===== AVAILABLE DATA
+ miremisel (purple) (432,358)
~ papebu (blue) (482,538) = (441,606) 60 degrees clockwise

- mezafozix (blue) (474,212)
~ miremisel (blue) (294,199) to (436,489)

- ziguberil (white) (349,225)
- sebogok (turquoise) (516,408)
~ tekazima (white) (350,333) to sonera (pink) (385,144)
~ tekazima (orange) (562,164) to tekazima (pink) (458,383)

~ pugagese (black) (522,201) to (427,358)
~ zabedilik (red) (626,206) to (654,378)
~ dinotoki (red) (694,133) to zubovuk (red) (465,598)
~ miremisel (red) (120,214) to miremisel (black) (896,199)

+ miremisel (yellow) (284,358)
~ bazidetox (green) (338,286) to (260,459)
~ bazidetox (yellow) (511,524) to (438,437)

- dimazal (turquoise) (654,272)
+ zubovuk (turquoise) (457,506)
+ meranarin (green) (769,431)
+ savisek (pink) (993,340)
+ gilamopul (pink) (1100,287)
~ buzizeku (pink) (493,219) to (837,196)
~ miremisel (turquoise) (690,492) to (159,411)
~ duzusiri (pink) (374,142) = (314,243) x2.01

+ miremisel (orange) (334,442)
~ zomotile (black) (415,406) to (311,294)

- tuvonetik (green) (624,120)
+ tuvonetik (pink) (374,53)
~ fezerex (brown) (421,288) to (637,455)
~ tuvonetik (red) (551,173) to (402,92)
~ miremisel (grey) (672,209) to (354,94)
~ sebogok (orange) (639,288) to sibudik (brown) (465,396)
==========
**REQUIRED WORK:** The full set of entries above should be given again exactly.

**OUTPUT FOR THIS EXERCISE:**
+ miremisel (purple) (432,358)
~ papebu (blue) (482,538) = (441,606) 60 degrees clockwise

- mezafozix (blue) (474,212)
~ miremisel (blue) (294,199) to (436,489)

- ziguberil (white) (349,225)
- sebogok (turquoise) (516,408)
~ tekazima (white) (350,333) to sonera (pink) (385,144)
~ tekazima (orange) (562,164) to tekazima (pink) (458,383)

~ pugagese (black) (522,201) to (427,358)
~ zabedilik (red) (626,206) to (654,378)
~ dinotoki (red) (694,133) to zubovuk (red) (465,598)
~ miremisel (red) (120,214) to miremisel (black) (896,199)

+ miremisel (yellow) (284,358)
~ bazidetox (green) (338,286) to (260,459)
~ bazidetox (yellow) (511,524) to (438,437)

- dimazal (turquoise) (654,272)
+ zubovuk (turquoise) (457,506)
+ meranarin (green) (769,431)
+ savisek (pink) (993,340)
+ gilamopul (pink) (1100,287)
~ buzizeku (pink) (493,219) to (837,196)
~ miremisel (turquoise) (690,492) to (159,411)
~ duzusiri (pink) (374,142) = (314,243) x2.01

+ miremisel (orange) (334,442)
~ zomotile (black) (415,406) to (311,294)

- tuvonetik (green) (624,120)
+ tuvonetik (pink) (374,53)
~ fezerex (brown) (421,288) to (637,455)
~ tuvonetik (red) (551,173) to (402,92)
~ miremisel (grey) (672,209) to (354,94)
~ sebogok (orange) (639,288) to sibudik (brown) (465,396)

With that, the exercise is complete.